Written task: Copy every line of the records below word for word, but leave out the picture lines.

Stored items
##########

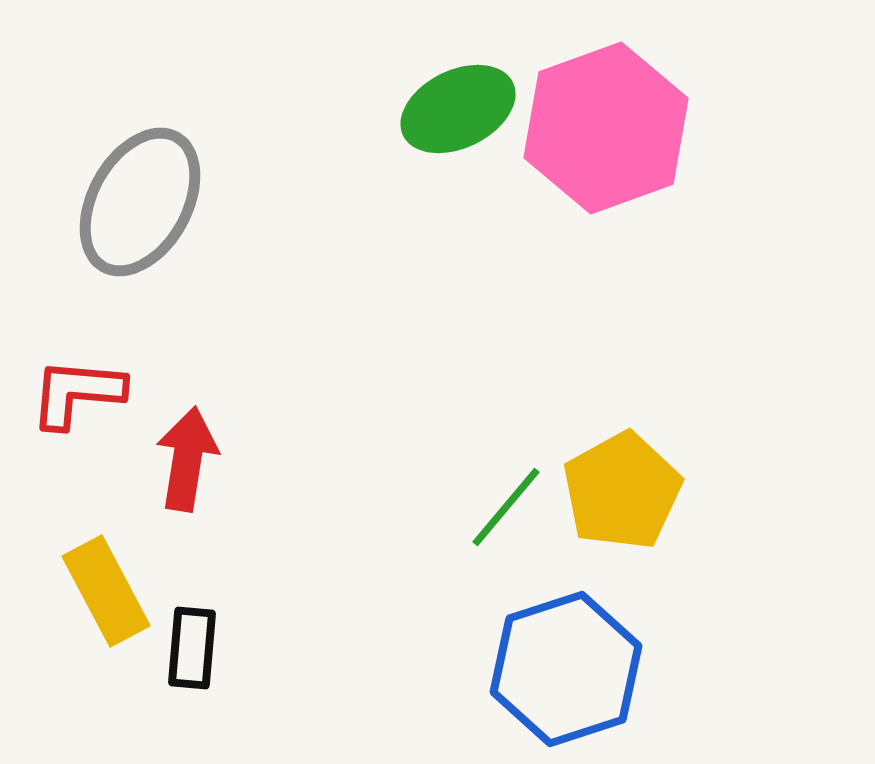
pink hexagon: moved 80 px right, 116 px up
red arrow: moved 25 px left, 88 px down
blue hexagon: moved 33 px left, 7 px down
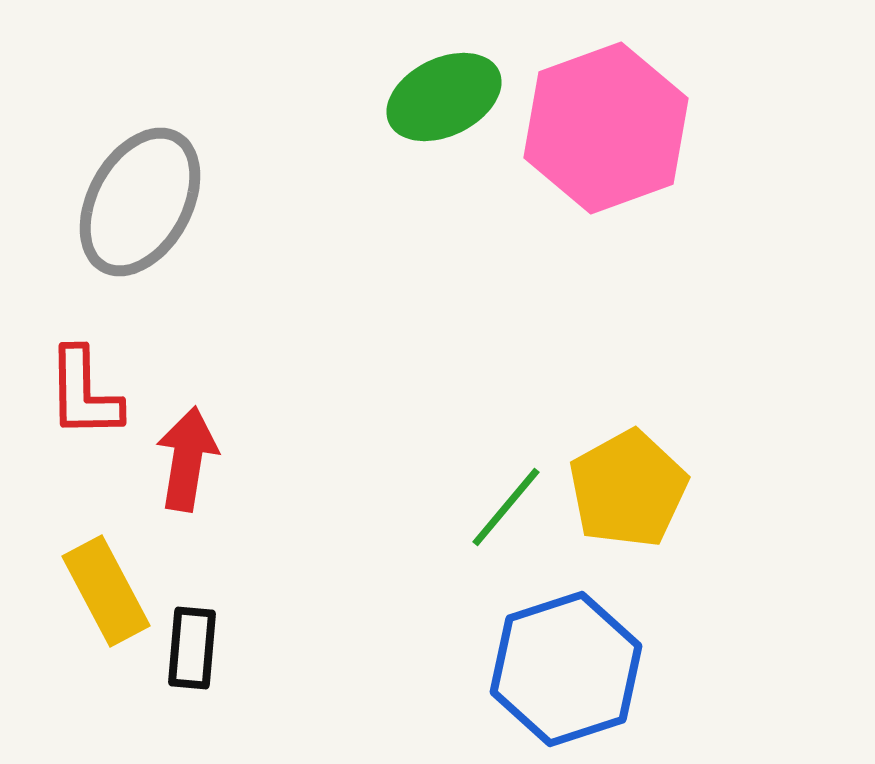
green ellipse: moved 14 px left, 12 px up
red L-shape: moved 7 px right; rotated 96 degrees counterclockwise
yellow pentagon: moved 6 px right, 2 px up
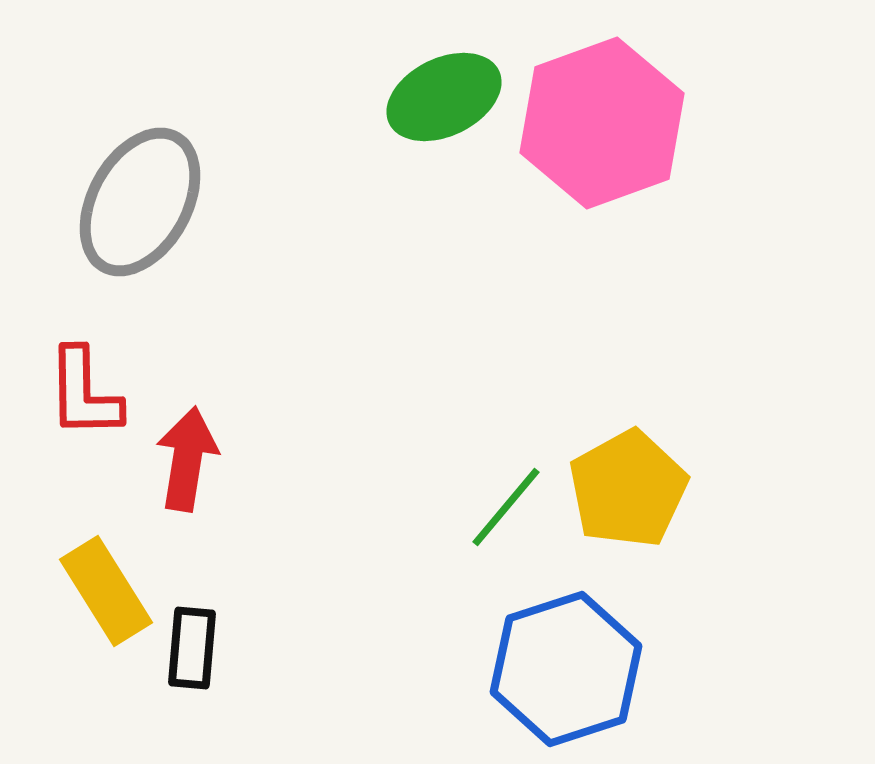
pink hexagon: moved 4 px left, 5 px up
yellow rectangle: rotated 4 degrees counterclockwise
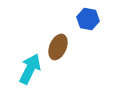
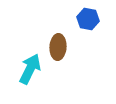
brown ellipse: rotated 20 degrees counterclockwise
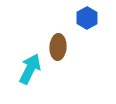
blue hexagon: moved 1 px left, 1 px up; rotated 20 degrees clockwise
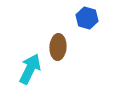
blue hexagon: rotated 15 degrees counterclockwise
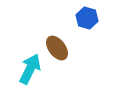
brown ellipse: moved 1 px left, 1 px down; rotated 40 degrees counterclockwise
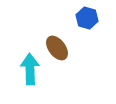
cyan arrow: rotated 28 degrees counterclockwise
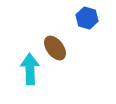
brown ellipse: moved 2 px left
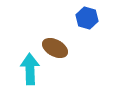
brown ellipse: rotated 25 degrees counterclockwise
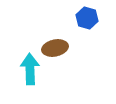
brown ellipse: rotated 40 degrees counterclockwise
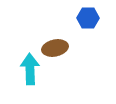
blue hexagon: moved 1 px right; rotated 15 degrees counterclockwise
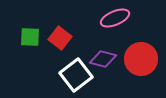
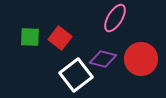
pink ellipse: rotated 36 degrees counterclockwise
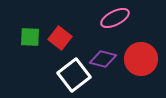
pink ellipse: rotated 32 degrees clockwise
white square: moved 2 px left
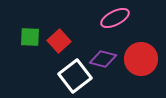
red square: moved 1 px left, 3 px down; rotated 10 degrees clockwise
white square: moved 1 px right, 1 px down
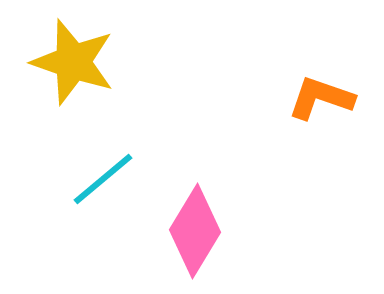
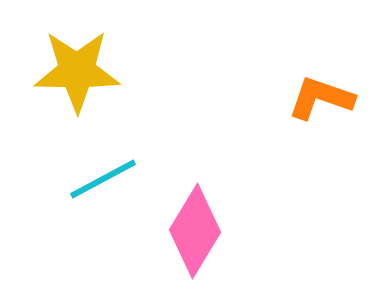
yellow star: moved 4 px right, 9 px down; rotated 18 degrees counterclockwise
cyan line: rotated 12 degrees clockwise
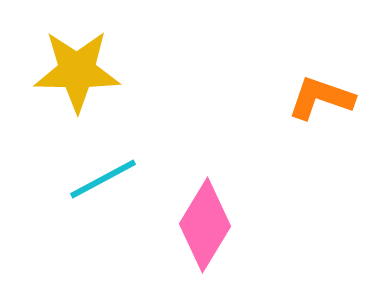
pink diamond: moved 10 px right, 6 px up
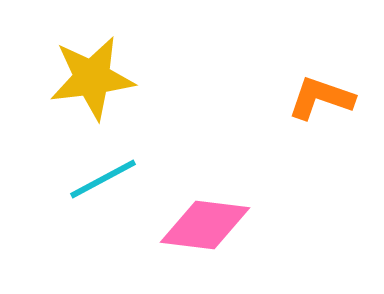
yellow star: moved 15 px right, 7 px down; rotated 8 degrees counterclockwise
pink diamond: rotated 66 degrees clockwise
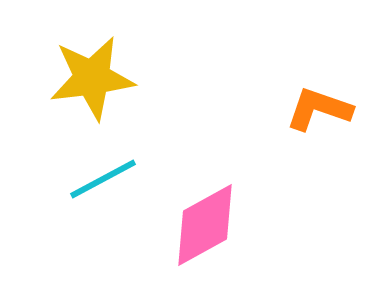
orange L-shape: moved 2 px left, 11 px down
pink diamond: rotated 36 degrees counterclockwise
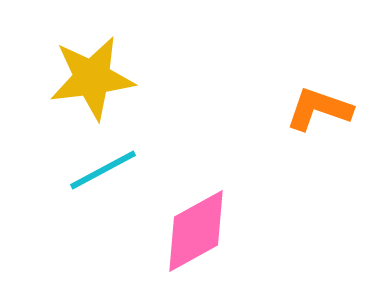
cyan line: moved 9 px up
pink diamond: moved 9 px left, 6 px down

##########

Task response:
pink hexagon: moved 80 px right, 116 px up
red arrow: moved 25 px left, 88 px down
blue hexagon: moved 33 px left, 7 px down
green ellipse: moved 14 px left, 12 px up
red L-shape: moved 7 px right; rotated 96 degrees counterclockwise
yellow pentagon: moved 6 px right, 2 px up
pink hexagon: moved 4 px left, 5 px up
yellow rectangle: rotated 4 degrees counterclockwise
brown ellipse: rotated 20 degrees counterclockwise
blue hexagon: moved 1 px left, 1 px up; rotated 20 degrees clockwise
blue hexagon: rotated 15 degrees counterclockwise
brown ellipse: moved 1 px left, 1 px down; rotated 40 degrees counterclockwise
cyan arrow: rotated 28 degrees counterclockwise
brown ellipse: moved 2 px left
brown ellipse: rotated 25 degrees counterclockwise
brown ellipse: rotated 40 degrees counterclockwise
blue hexagon: moved 1 px right; rotated 15 degrees counterclockwise
pink ellipse: rotated 36 degrees counterclockwise
pink ellipse: rotated 32 degrees clockwise
white square: moved 2 px left
red square: moved 1 px left, 3 px down; rotated 10 degrees clockwise
white square: moved 1 px right, 1 px down
yellow star: moved 4 px right, 9 px down; rotated 18 degrees counterclockwise
cyan line: rotated 12 degrees clockwise
pink diamond: moved 10 px right, 6 px up
yellow star: moved 15 px right, 7 px down; rotated 8 degrees counterclockwise
pink diamond: rotated 66 degrees clockwise
orange L-shape: moved 2 px left, 11 px down
pink diamond: rotated 36 degrees counterclockwise
cyan line: moved 9 px up
pink diamond: moved 9 px left, 6 px down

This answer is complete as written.